**EXERCISE OBJECTIVE**
Scan the listing below. Return every line containing the string "none".
* * * *
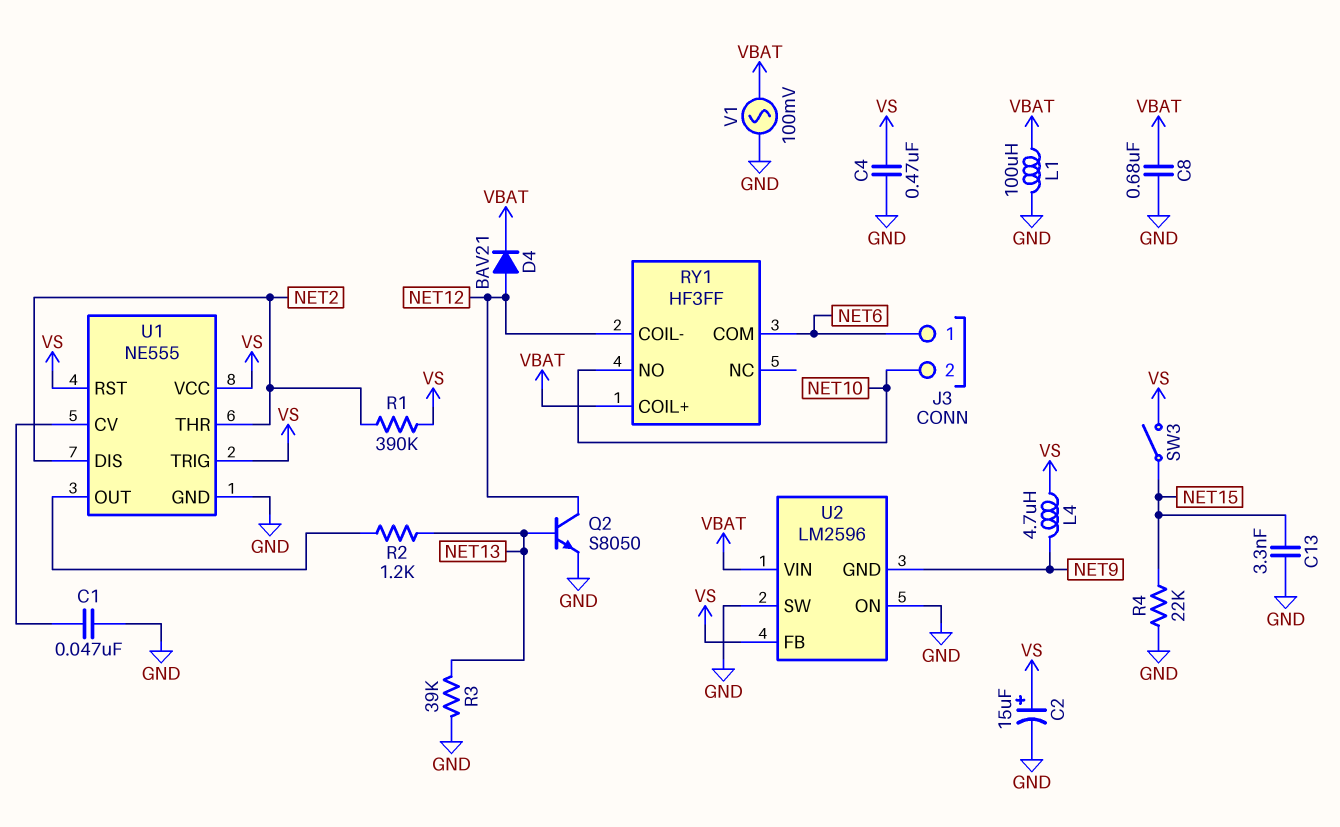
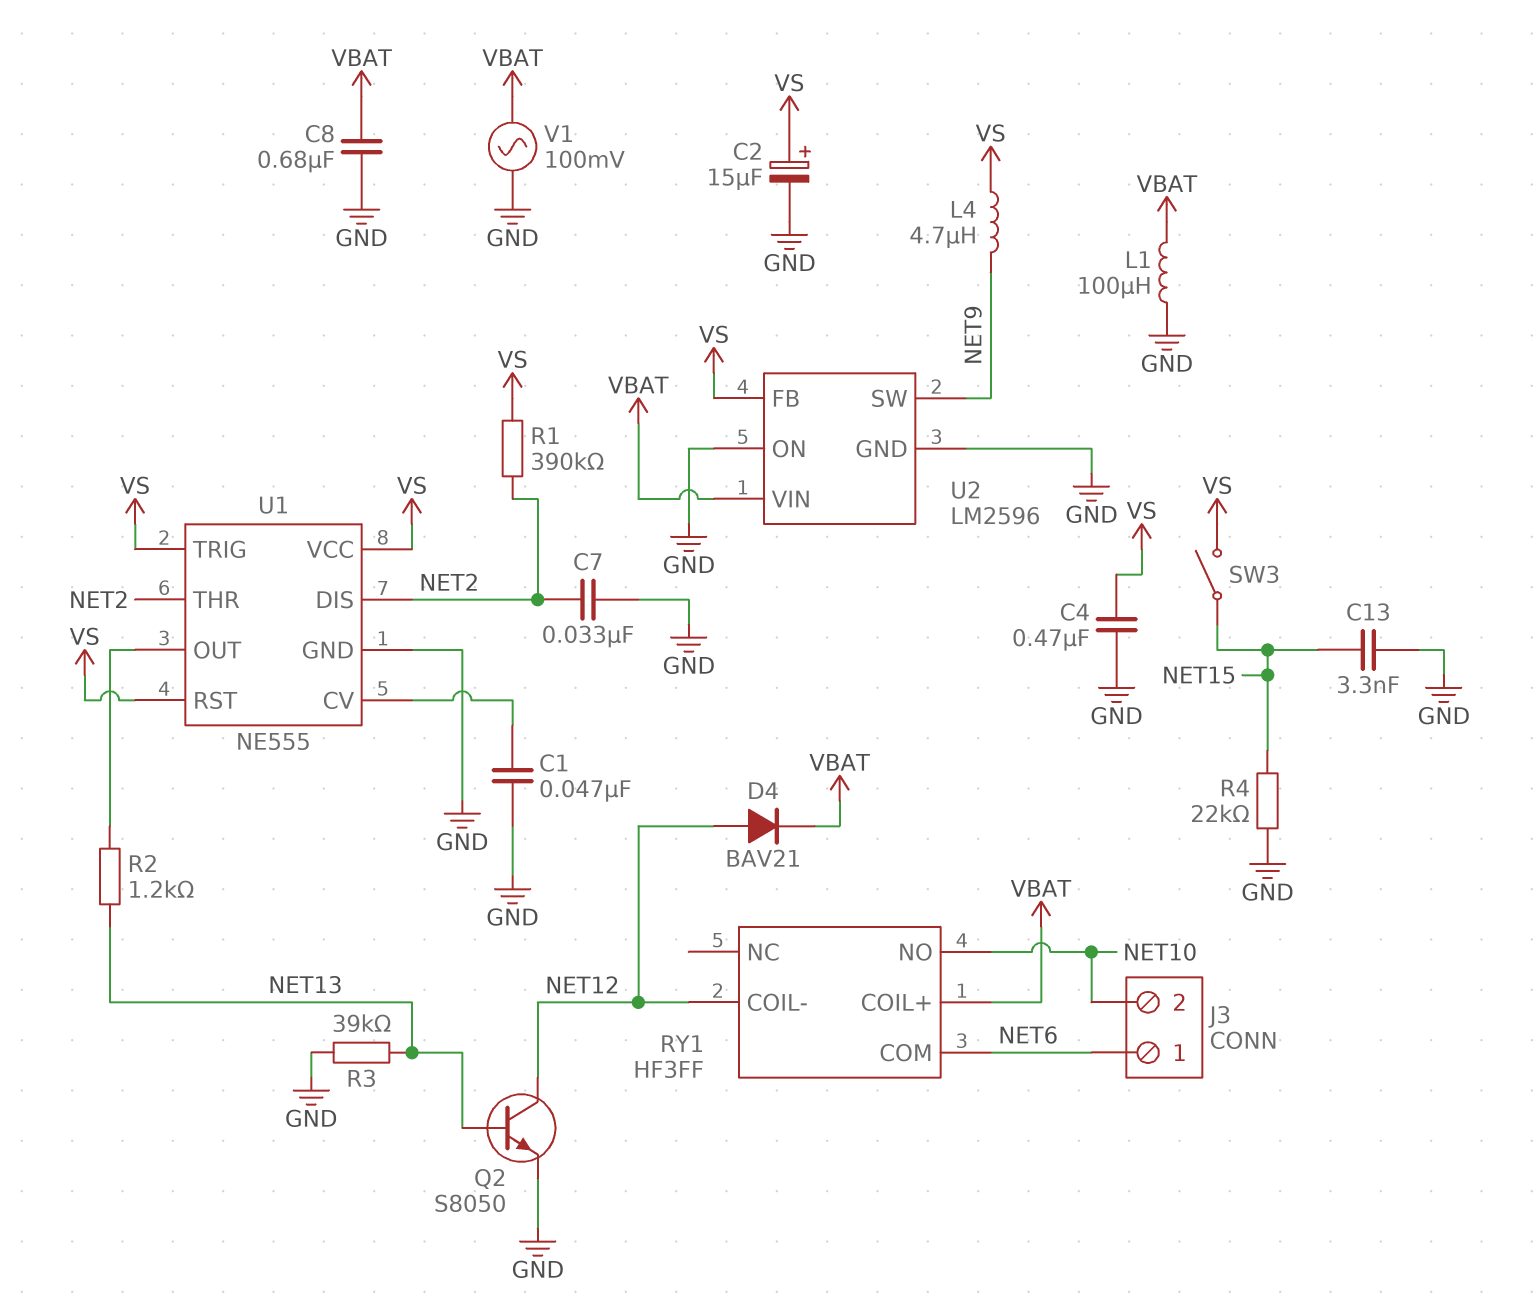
C7: none -> 33nF (GND, NET2)
U2 pin GND: NET9 -> GND
U2 pin SW: GND -> NET9

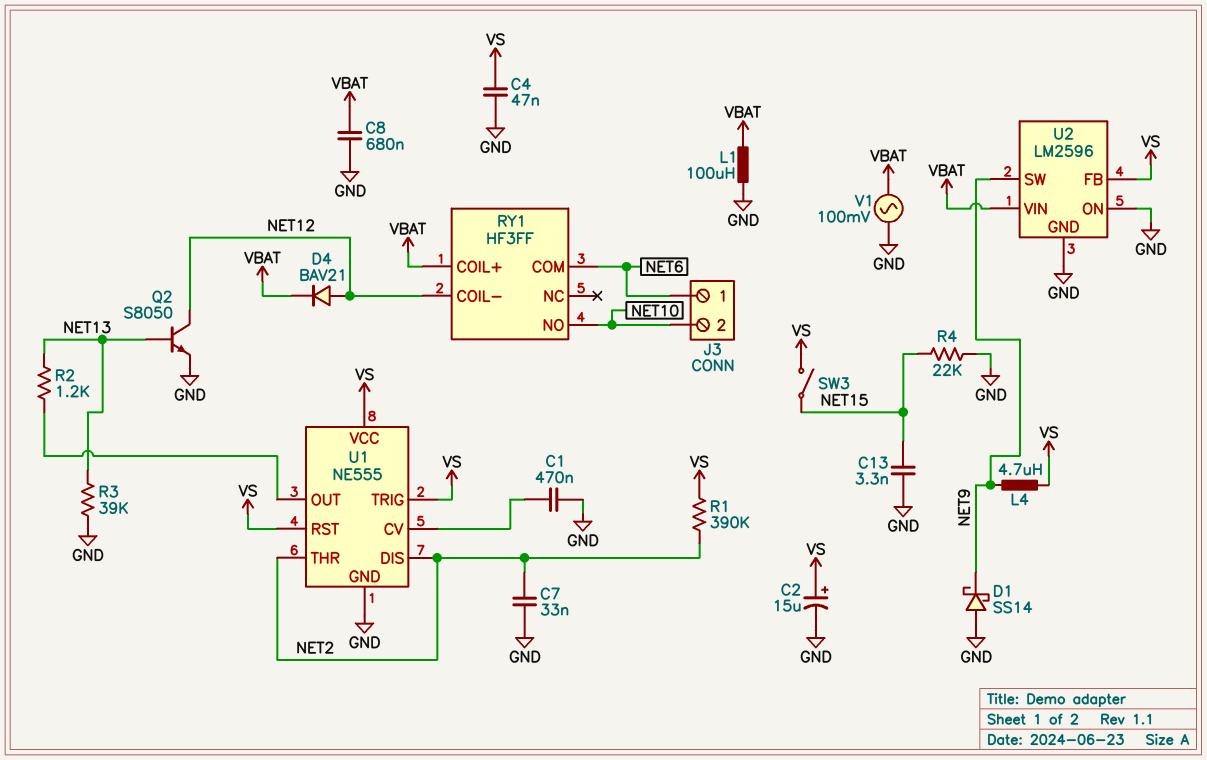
C1: 47nF (GND, U1/CV) -> 470nF (GND, U1/CV)
C4: 470nF (GND, VS) -> 47nF (GND, VS)
D1: none -> schottky SS14 (A GND, K NET9)

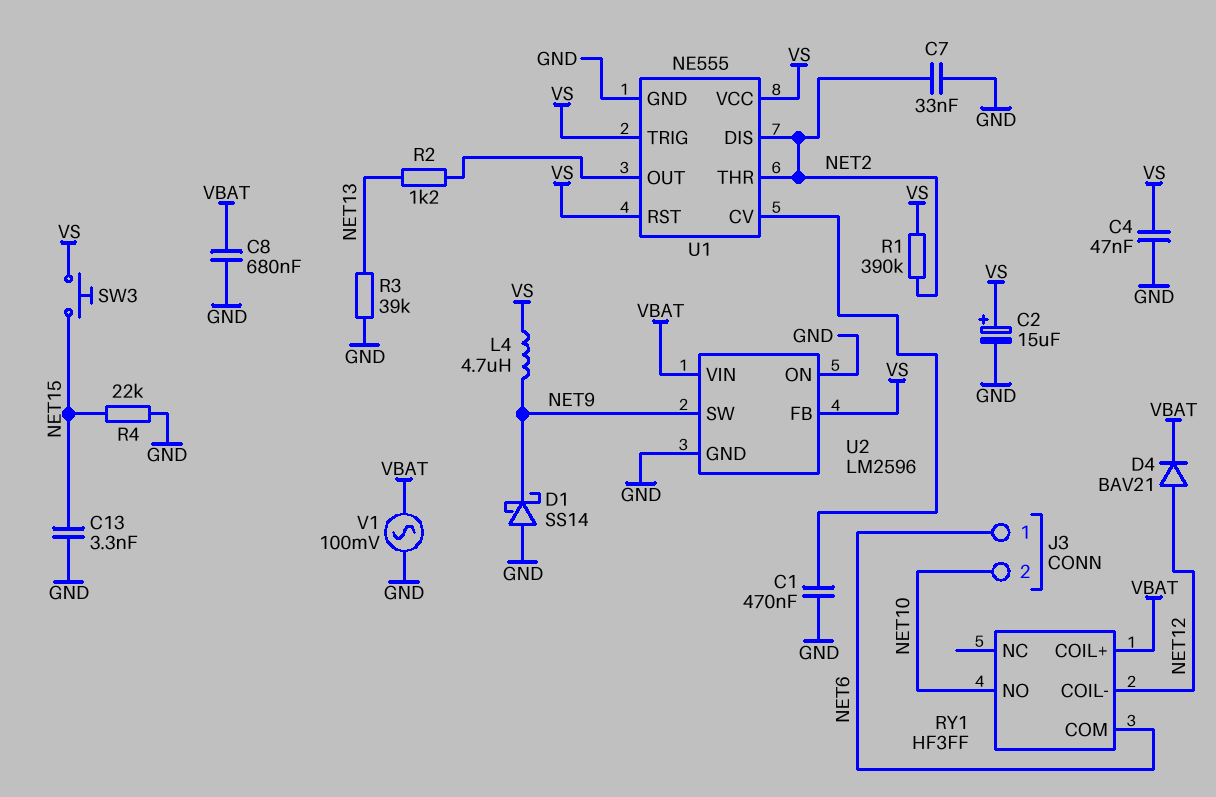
L1: 100uH (GND, VBAT) -> none
Q2: NPN S8050 (B NET13, C NET12, E GND) -> none
SW3: switch (NET15, VS) -> button (NET15, VS)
* * * *
**EXERCISE ANSWER**
C7: none -> 33nF (GND, NET2)
D1: none -> schottky SS14 (A GND, K NET9)
L1: 100uH (GND, VBAT) -> none
Q2: NPN S8050 (B NET13, C NET12, E GND) -> none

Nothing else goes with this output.